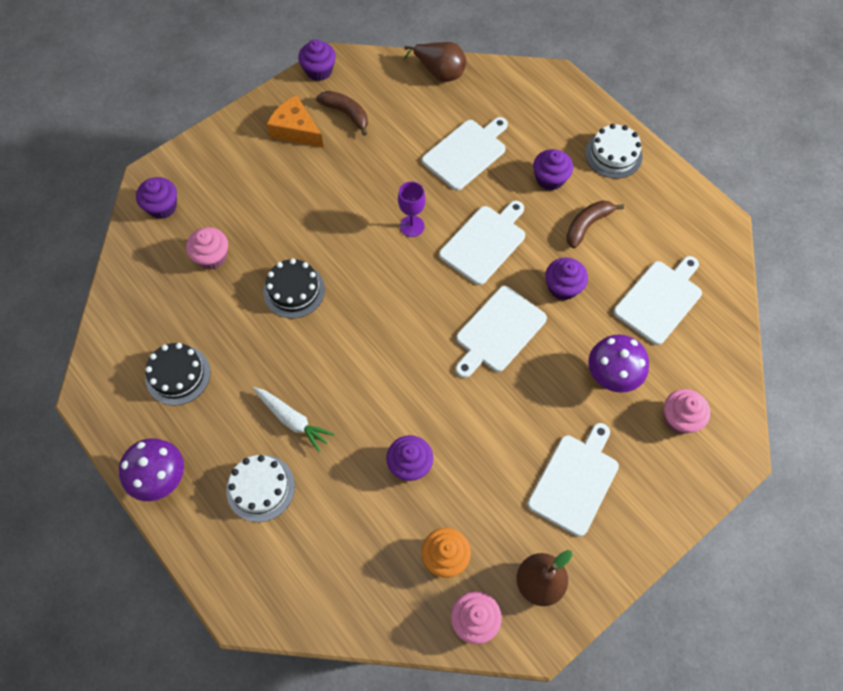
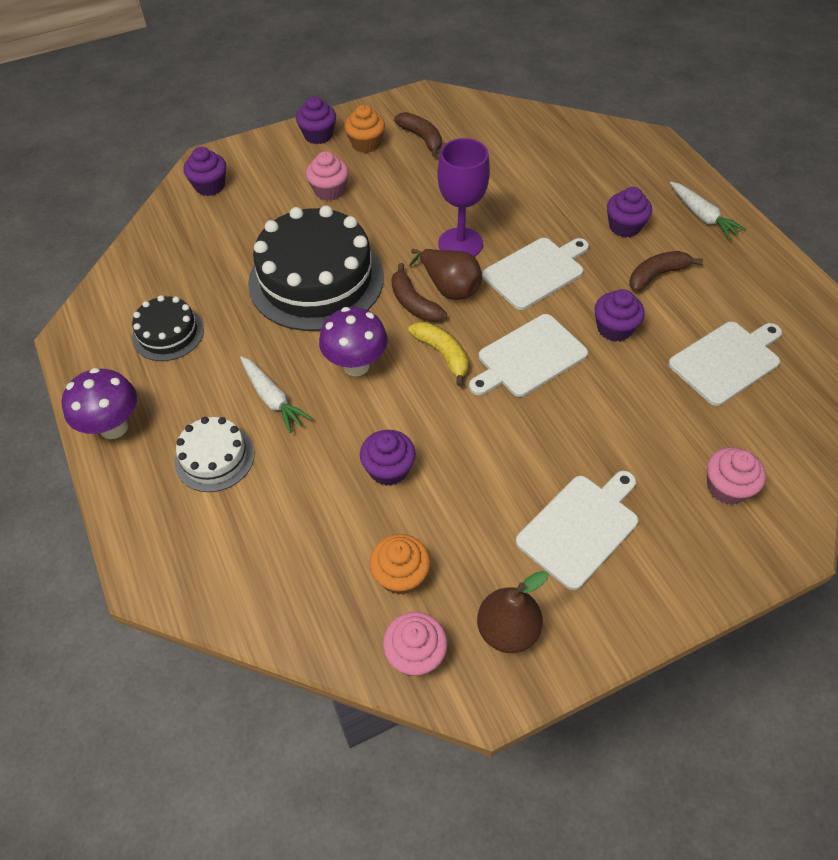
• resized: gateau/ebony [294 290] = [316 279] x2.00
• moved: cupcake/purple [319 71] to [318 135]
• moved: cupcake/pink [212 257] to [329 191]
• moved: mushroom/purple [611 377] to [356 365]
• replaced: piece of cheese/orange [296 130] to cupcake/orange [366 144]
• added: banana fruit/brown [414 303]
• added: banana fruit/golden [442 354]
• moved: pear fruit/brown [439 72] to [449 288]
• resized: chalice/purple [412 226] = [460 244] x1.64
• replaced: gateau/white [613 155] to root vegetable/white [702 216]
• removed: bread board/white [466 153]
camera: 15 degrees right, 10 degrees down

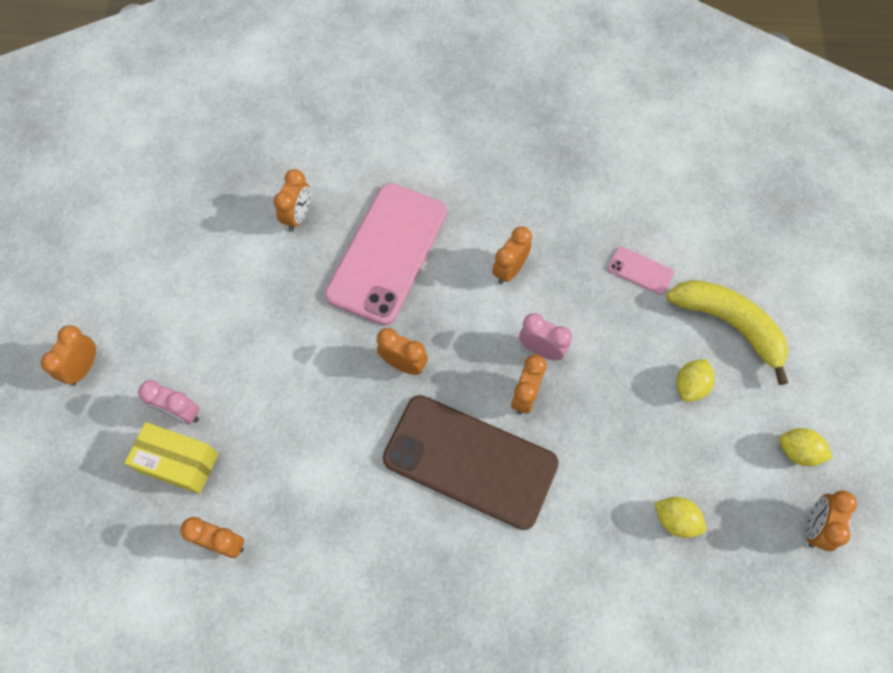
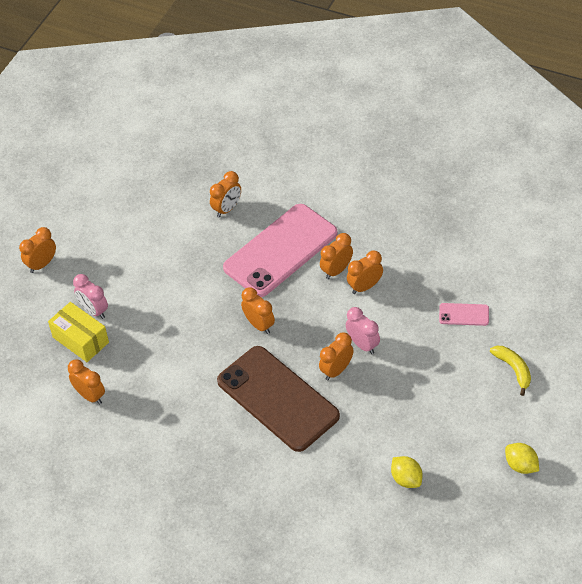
• moved: clock/orange [814 527] to [336 270]
• turned: mobile phone/pink [640 270] = [464 314] 45 degrees counterclockwise
• resized: banana fruit/golden [729 325] = [513 369] x0.56
• removed: citrus fruit/golden [690 386]
camera: 25 degrees right, 15 degrees down

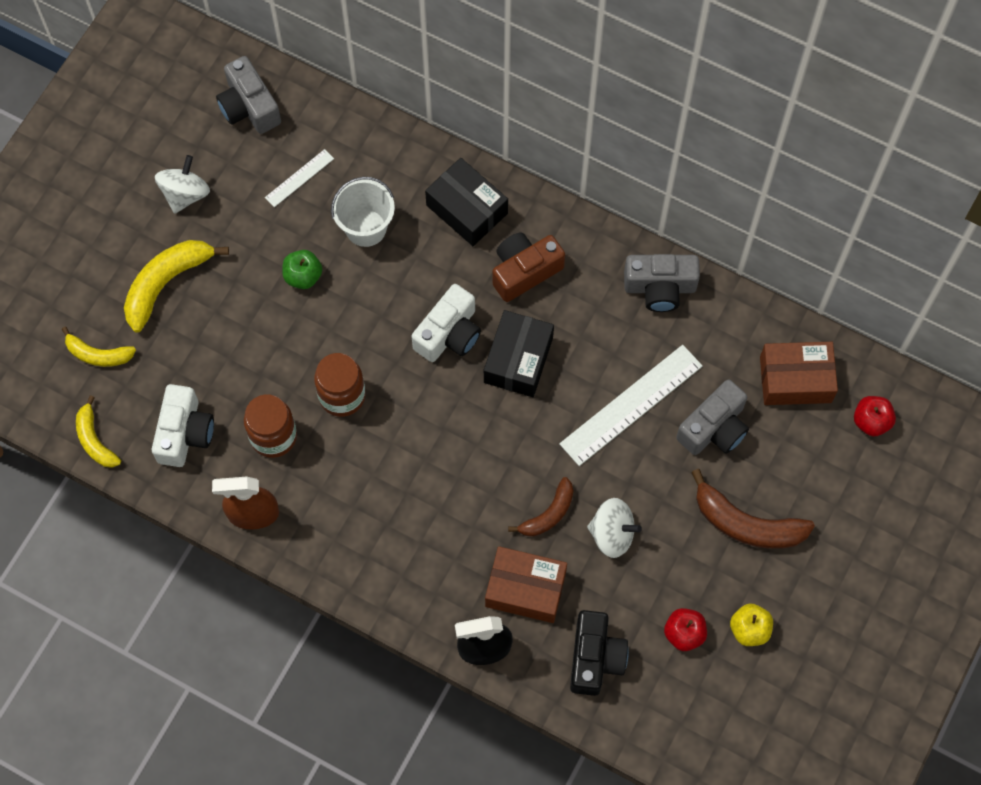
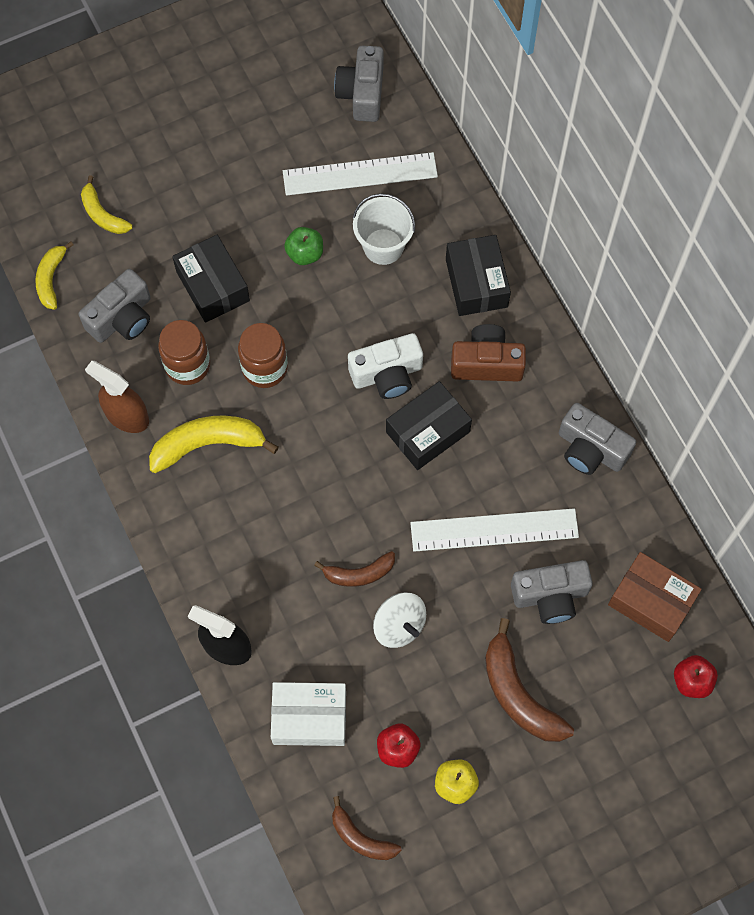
• recoloured: photo camera/white [185 433] to photo camera/ash-grey [122 318]
• moved: banana fruit/golden [166 283] to [208 444]
• added: parcel/ebony [212 286]
• replaced: photo camera/ebony [595 658] to parcel/white [309 717]
• resized: measuring stick/white [299 178] = [360 174] x1.99
• added: banana fruit/brown [361 837]
• removed: whirligig/white [185 194]
• removed: parcel/brown [525 589]
camera: 35 degrees right, 0 degrees up

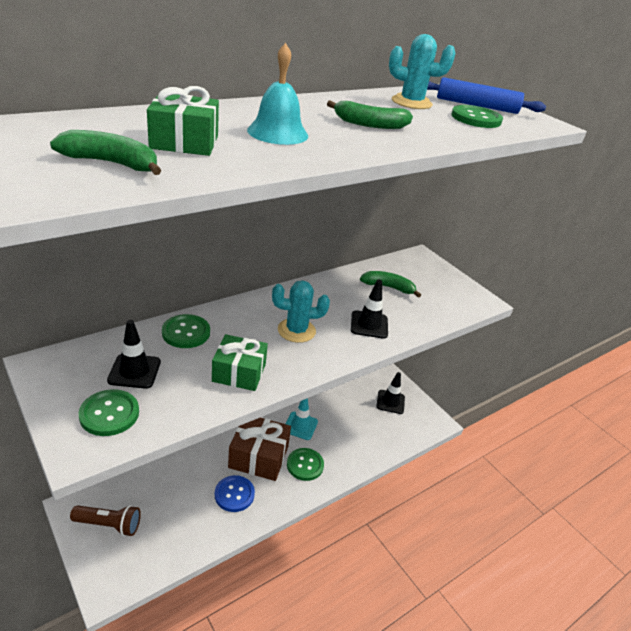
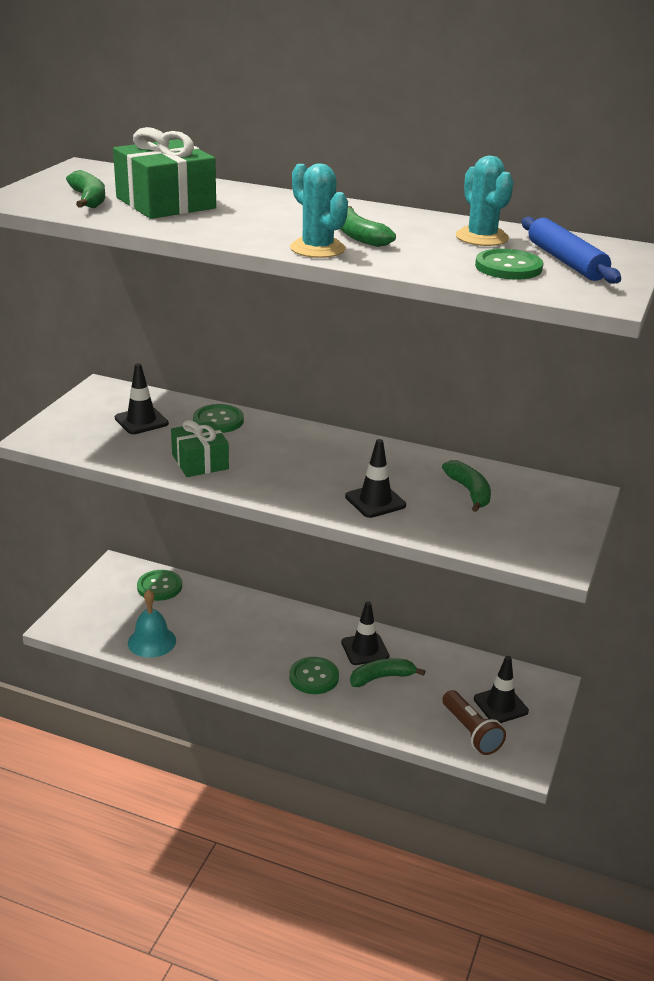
• resized: present/green [184 142] = [165 203] x1.51
• moved: hand bell/turquoise [277 133] to [152 641]
• moved: sewing button/green [109 414] to [159 587]
• moved: prickly plant/turquoise [296 330] to [317 249]
• recoloured: traffic cone/turquoise [300 426] to traffic cone/ebony [365 649]
• added: banana fruit/green [382 677]
• moved: flashlight/brown [109 525] to [471 732]
• removed: sewing button/cobalt [234 494]
• removed: present/brown [258 457]
camera: 60 degrees right, 5 degrees down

┄┄┄┄┄┄

Every line above should be duplicated exactly; the pictures are to be left out.

▸ Answer section
• resized: gateau/ebony [294 290] = [316 279] x2.00
• moved: cupcake/purple [319 71] to [318 135]
• moved: cupcake/pink [212 257] to [329 191]
• moved: mushroom/purple [611 377] to [356 365]
• replaced: piece of cheese/orange [296 130] to cupcake/orange [366 144]
• added: banana fruit/brown [414 303]
• added: banana fruit/golden [442 354]
• moved: pear fruit/brown [439 72] to [449 288]
• resized: chalice/purple [412 226] = [460 244] x1.64
• replaced: gateau/white [613 155] to root vegetable/white [702 216]
• removed: bread board/white [466 153]
camera: 15 degrees right, 10 degrees down

• moved: clock/orange [814 527] to [336 270]
• turned: mobile phone/pink [640 270] = [464 314] 45 degrees counterclockwise
• resized: banana fruit/golden [729 325] = [513 369] x0.56
• removed: citrus fruit/golden [690 386]
camera: 25 degrees right, 15 degrees down

• recoloured: photo camera/white [185 433] to photo camera/ash-grey [122 318]
• moved: banana fruit/golden [166 283] to [208 444]
• added: parcel/ebony [212 286]
• replaced: photo camera/ebony [595 658] to parcel/white [309 717]
• resized: measuring stick/white [299 178] = [360 174] x1.99
• added: banana fruit/brown [361 837]
• removed: whirligig/white [185 194]
• removed: parcel/brown [525 589]
camera: 35 degrees right, 0 degrees up

• resized: present/green [184 142] = [165 203] x1.51
• moved: hand bell/turquoise [277 133] to [152 641]
• moved: sewing button/green [109 414] to [159 587]
• moved: prickly plant/turquoise [296 330] to [317 249]
• recoloured: traffic cone/turquoise [300 426] to traffic cone/ebony [365 649]
• added: banana fruit/green [382 677]
• moved: flashlight/brown [109 525] to [471 732]
• removed: sewing button/cobalt [234 494]
• removed: present/brown [258 457]
camera: 60 degrees right, 5 degrees down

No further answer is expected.